## Scene comparison data
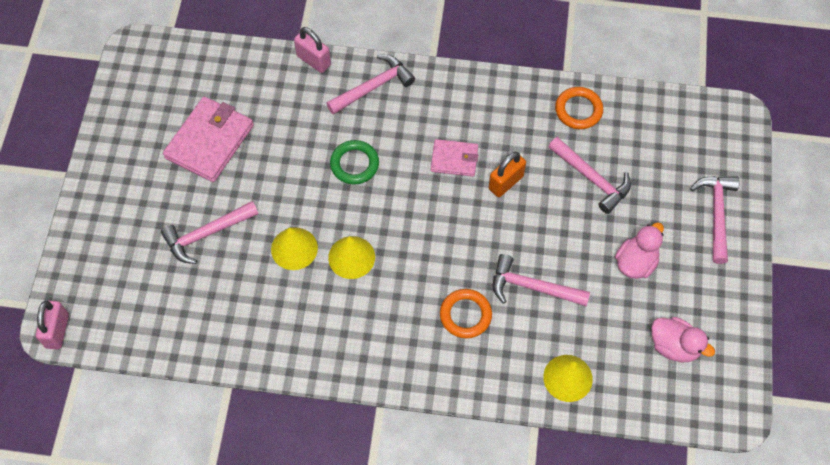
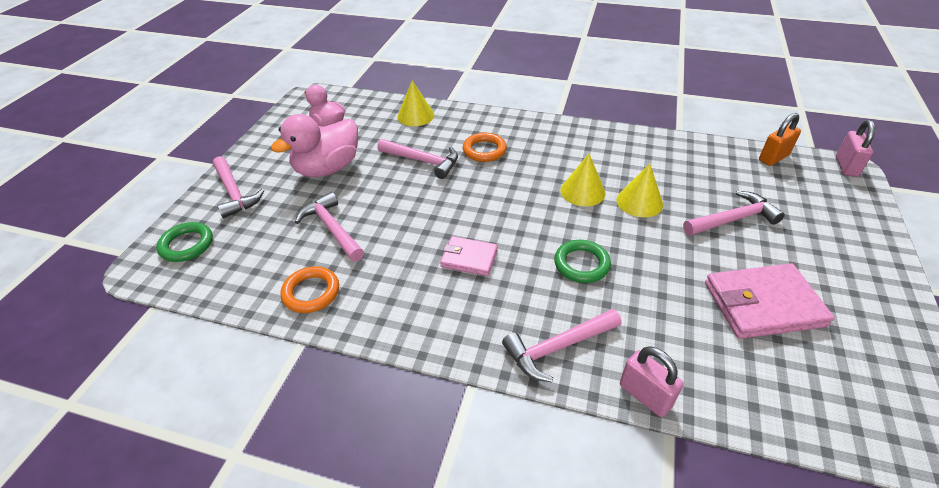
camera: 170 degrees left, 20 degrees down
(209, 142) = (763, 304): pink wallet -> pink wallet turned 45 degrees clockwise
(506, 182) = (420, 233): orange padlock -> orange padlock (773, 157)
(636, 262) = (327, 169): pink duck -> pink duck, size x1.57
(716, 214) = (234, 193): pink hammer -> pink hammer turned 45 degrees counterclockwise
(717, 144) = (187, 245): none -> green ring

## EXERCISE INSTRUCTIONS
Every entry above is to be printed again exactly, pictures omitted.

## PROBLEM SOLUTION
camera: 170 degrees left, 20 degrees down
(209, 142) = (763, 304): pink wallet -> pink wallet turned 45 degrees clockwise
(506, 182) = (420, 233): orange padlock -> orange padlock (773, 157)
(636, 262) = (327, 169): pink duck -> pink duck, size x1.57
(716, 214) = (234, 193): pink hammer -> pink hammer turned 45 degrees counterclockwise
(717, 144) = (187, 245): none -> green ring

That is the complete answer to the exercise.